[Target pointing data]
-- BEGIN --

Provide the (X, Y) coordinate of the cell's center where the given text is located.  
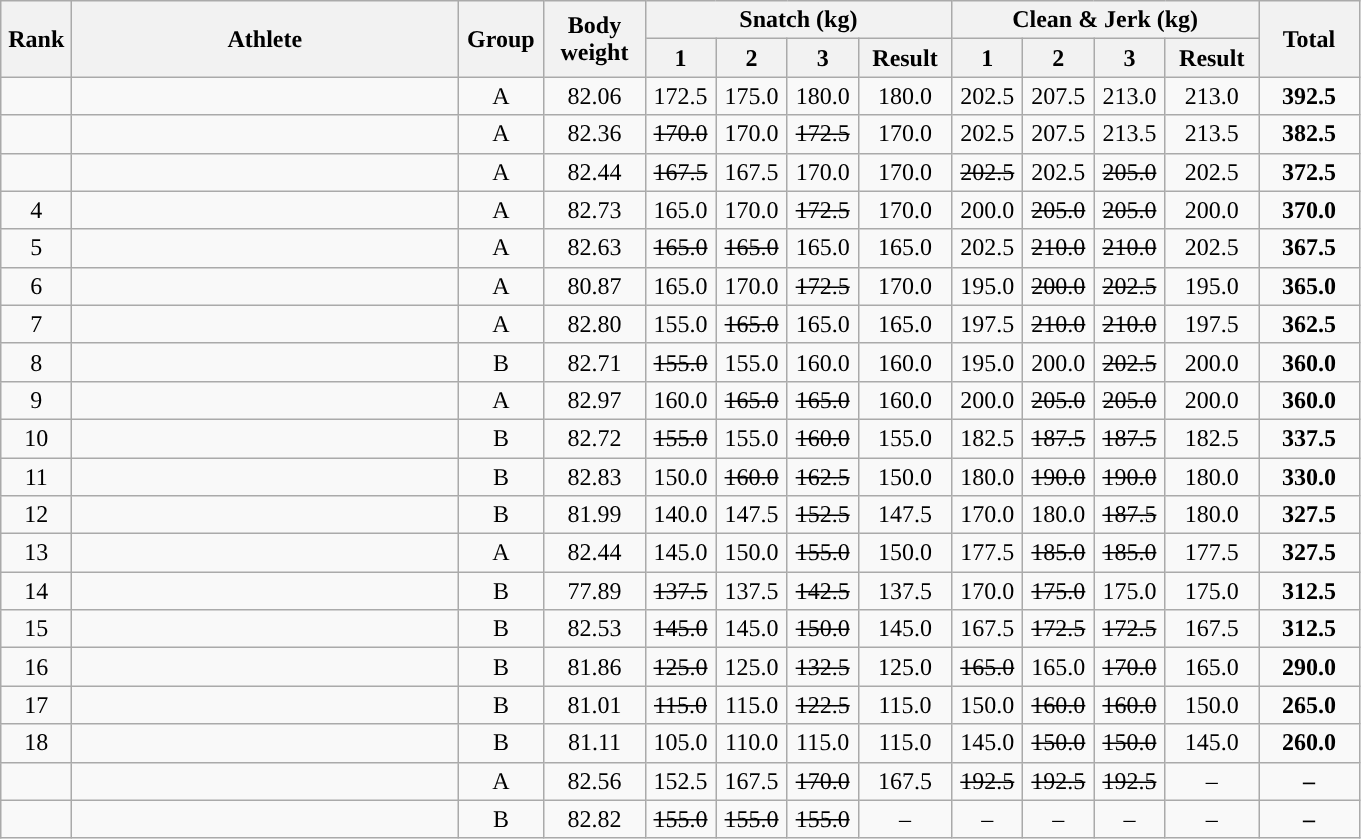
132.5 (822, 667)
82.63 (594, 248)
122.5 (822, 705)
82.56 (594, 781)
392.5 (1308, 96)
6 (36, 286)
367.5 (1308, 248)
11 (36, 477)
110.0 (752, 743)
370.0 (1308, 210)
337.5 (1308, 438)
Clean & Jerk (kg) (1106, 20)
362.5 (1308, 324)
16 (36, 667)
382.5 (1308, 134)
Total (1308, 39)
9 (36, 400)
365.0 (1308, 286)
105.0 (680, 743)
82.53 (594, 629)
82.72 (594, 438)
82.97 (594, 400)
82.82 (594, 819)
372.5 (1308, 172)
330.0 (1308, 477)
260.0 (1308, 743)
18 (36, 743)
81.99 (594, 515)
81.86 (594, 667)
82.73 (594, 210)
Snatch (kg) (798, 20)
5 (36, 248)
142.5 (822, 591)
Body weight (594, 39)
14 (36, 591)
80.87 (594, 286)
290.0 (1308, 667)
81.01 (594, 705)
8 (36, 362)
162.5 (822, 477)
81.11 (594, 743)
17 (36, 705)
265.0 (1308, 705)
Rank (36, 39)
13 (36, 553)
82.71 (594, 362)
82.83 (594, 477)
77.89 (594, 591)
Group (501, 39)
82.80 (594, 324)
15 (36, 629)
7 (36, 324)
12 (36, 515)
10 (36, 438)
82.36 (594, 134)
82.06 (594, 96)
140.0 (680, 515)
4 (36, 210)
Athlete (265, 39)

-- END --

#### EXERCISE BRIEF
In the entries, starting at the line containing "132.5 (822, 667)" and ending at the line containing "81.99 (594, 515)", swap "Total" for "Overall" and write those lines out again with nothing else changed.

#### WRITTEN REPLY
132.5 (822, 667)
82.63 (594, 248)
122.5 (822, 705)
82.56 (594, 781)
392.5 (1308, 96)
6 (36, 286)
367.5 (1308, 248)
11 (36, 477)
110.0 (752, 743)
370.0 (1308, 210)
337.5 (1308, 438)
Clean & Jerk (kg) (1106, 20)
362.5 (1308, 324)
16 (36, 667)
382.5 (1308, 134)
Overall (1308, 39)
9 (36, 400)
365.0 (1308, 286)
105.0 (680, 743)
82.53 (594, 629)
82.72 (594, 438)
82.97 (594, 400)
82.82 (594, 819)
372.5 (1308, 172)
330.0 (1308, 477)
260.0 (1308, 743)
18 (36, 743)
81.99 (594, 515)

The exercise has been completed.